### [Set task]
Rewrite each line of the records below, replacing "unoccupied" with "empty" and leaving everything else unchanged.

##### Data shown #####

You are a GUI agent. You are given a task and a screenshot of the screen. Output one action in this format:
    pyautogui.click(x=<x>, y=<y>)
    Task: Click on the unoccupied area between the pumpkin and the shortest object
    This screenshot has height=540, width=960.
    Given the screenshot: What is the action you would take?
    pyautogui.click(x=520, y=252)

#####

### [Response to the task]
You are a GUI agent. You are given a task and a screenshot of the screen. Output one action in this format:
    pyautogui.click(x=<x>, y=<y>)
    Task: Click on the empty area between the pumpkin and the shortest object
    This screenshot has height=540, width=960.
    Given the screenshot: What is the action you would take?
    pyautogui.click(x=520, y=252)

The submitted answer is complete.